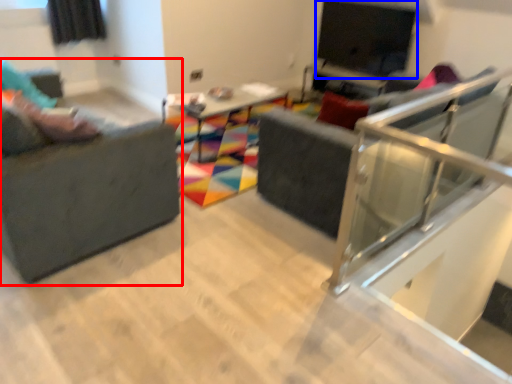
Question: Among these objects, which one is nearest to the camera, studio couch (highlighted by a red box) or window screen (highlighted by a blue box)?

Choices:
 (A) studio couch
 (B) window screen

Answer: (A)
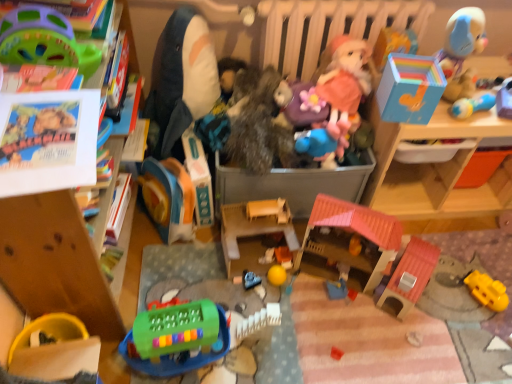
Locate an element on the screen. This screenshot has height=384, width=512. free region on the left part of wooden farm at center, which is counted as the 9th toy, starting from the right is located at coordinates (198, 267).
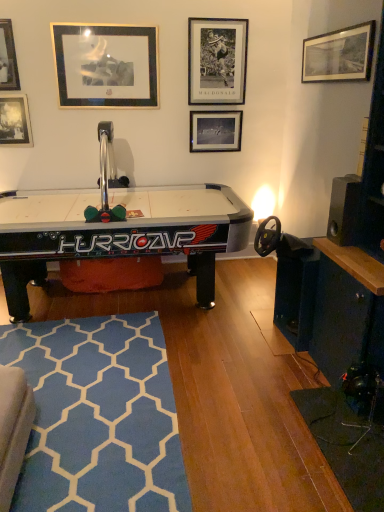
This screenshot has width=384, height=512. In order to click on empty space that is in between black glossy air hockey table at center and blue textured rug at lower left in this screenshot , I will do `click(210, 378)`.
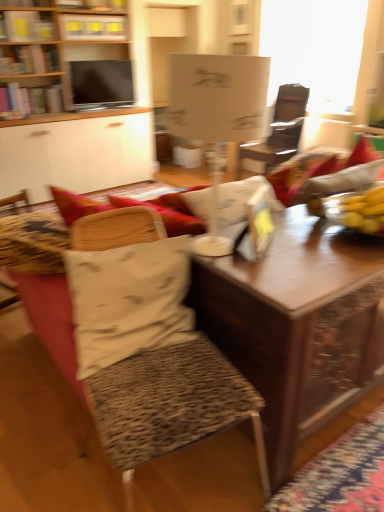
Question: Is white matte lampshade at center wider than matte black tv at upper left?

Choices:
 (A) no
 (B) yes

Answer: (B)

Question: Considering the relative sizes of white matte lampshade at center and matte black tv at upper left in the image provided, is white matte lampshade at center thinner than matte black tv at upper left?

Choices:
 (A) yes
 (B) no

Answer: (B)

Question: Is matte black tv at upper left a part of white matte lampshade at center?

Choices:
 (A) no
 (B) yes

Answer: (A)

Question: Is white matte lampshade at center placed right next to matte black tv at upper left?

Choices:
 (A) no
 (B) yes

Answer: (A)

Question: Considering the relative sizes of white matte lampshade at center and matte black tv at upper left in the image provided, is white matte lampshade at center smaller than matte black tv at upper left?

Choices:
 (A) yes
 (B) no

Answer: (B)

Question: Considering the relative sizes of white matte lampshade at center and matte black tv at upper left in the image provided, is white matte lampshade at center shorter than matte black tv at upper left?

Choices:
 (A) no
 (B) yes

Answer: (A)

Question: Is wooden bookshelf at upper center completely or partially inside wooden desk at center?

Choices:
 (A) yes
 (B) no

Answer: (B)

Question: Is the depth of wooden desk at center greater than that of wooden bookshelf at upper center?

Choices:
 (A) no
 (B) yes

Answer: (A)

Question: Is there a large distance between wooden desk at center and wooden bookshelf at upper center?

Choices:
 (A) yes
 (B) no

Answer: (A)

Question: Can you confirm if wooden desk at center is positioned to the left of wooden bookshelf at upper center?

Choices:
 (A) no
 (B) yes

Answer: (B)

Question: Does wooden desk at center touch wooden bookshelf at upper center?

Choices:
 (A) no
 (B) yes

Answer: (A)

Question: Is wooden desk at center located outside wooden bookshelf at upper center?

Choices:
 (A) no
 (B) yes

Answer: (B)

Question: Is matte black tv at upper left facing towards wooden desk at center?

Choices:
 (A) no
 (B) yes

Answer: (A)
--------------------
*What the task asks:* Could you copy out the rows word for word, starting at the very first one and ending with the line that contains "Locate an element", and leave the pictures out?

*Exercise answer:*
Question: Among these objects, which one is nearest to the camera, studio couch (highlighted by a red box) or window screen (highlighted by a blue box)?

Choices:
 (A) studio couch
 (B) window screen

Answer: (A)
Locate an element on the screen. This screenshot has height=384, width=512. free region on the left part of wooden farm at center, which is counted as the 9th toy, starting from the right is located at coordinates (198, 267).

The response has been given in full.